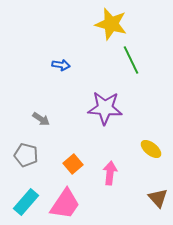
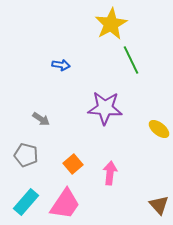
yellow star: rotated 28 degrees clockwise
yellow ellipse: moved 8 px right, 20 px up
brown triangle: moved 1 px right, 7 px down
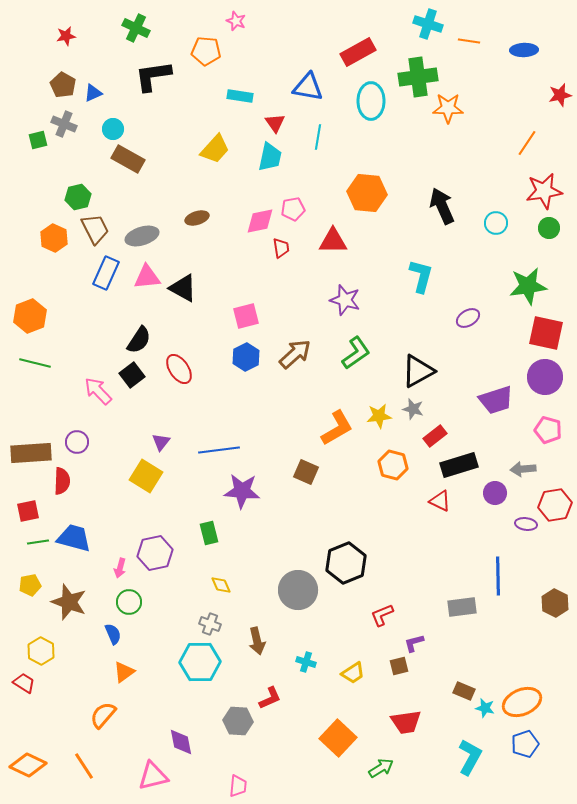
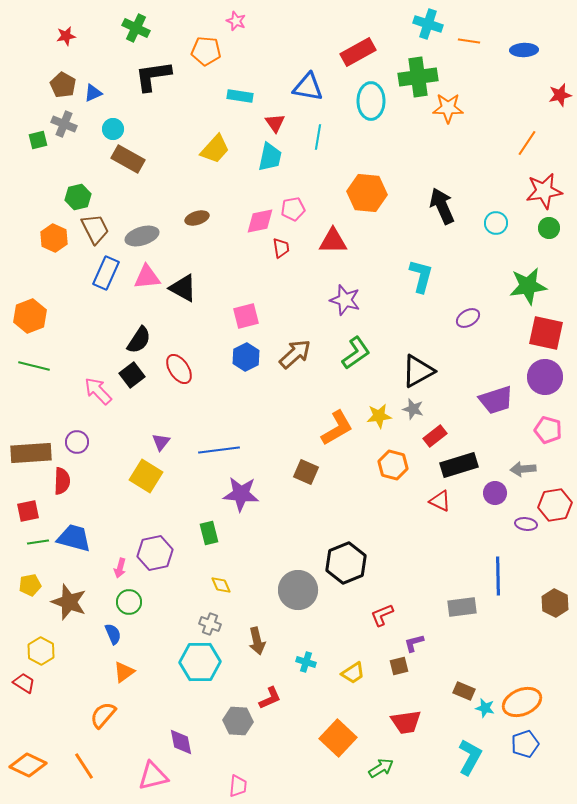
green line at (35, 363): moved 1 px left, 3 px down
purple star at (242, 491): moved 1 px left, 3 px down
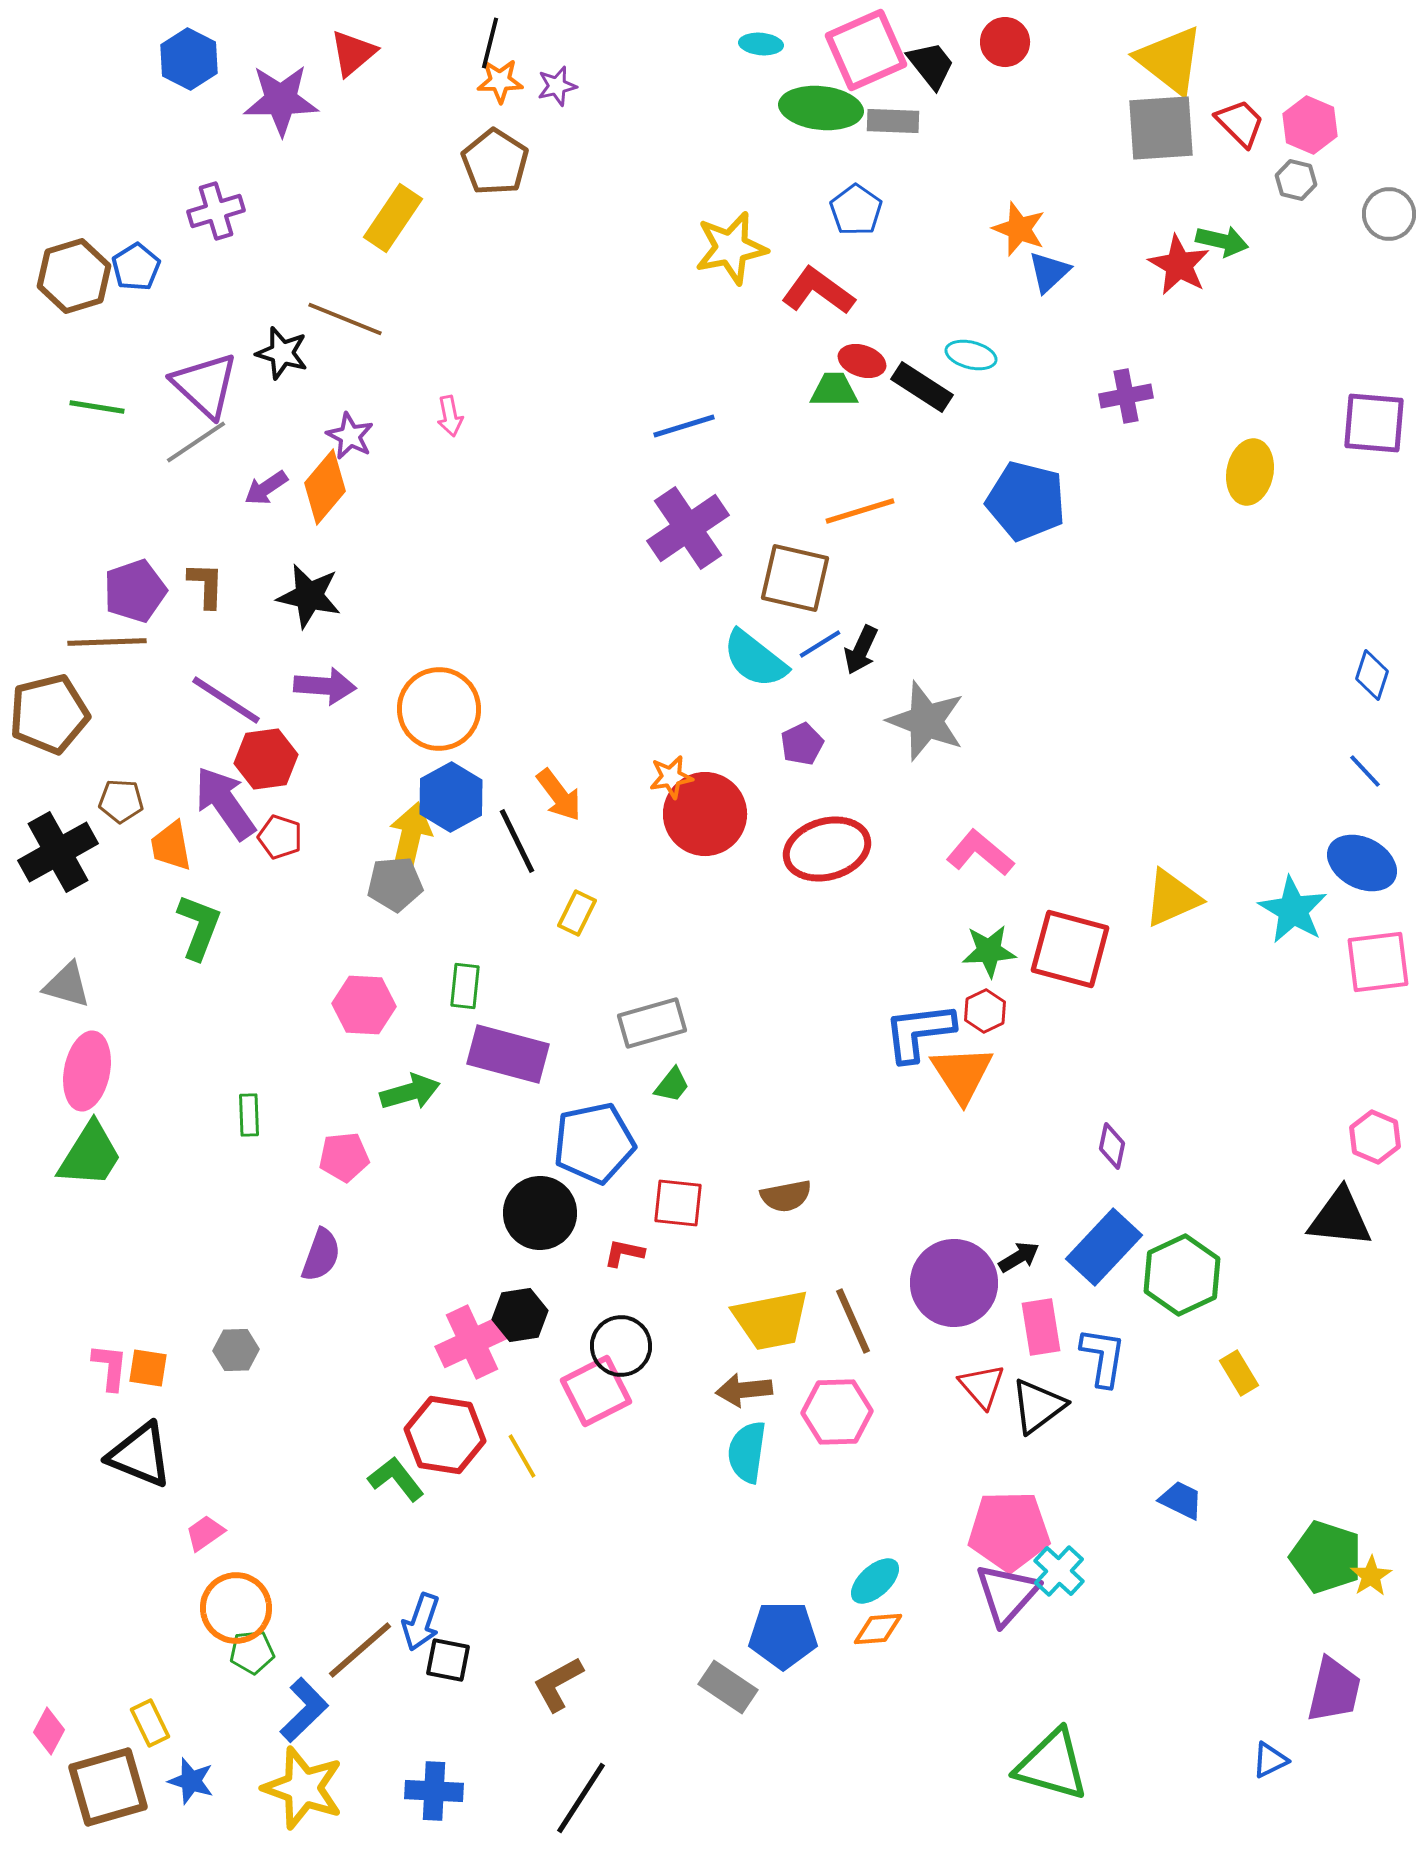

- [What to work on] Return every line from the entries above that includes the word "left".

- [Solution to this problem]
green line at (35, 363): moved 1 px left, 3 px down
purple star at (242, 491): moved 1 px left, 3 px down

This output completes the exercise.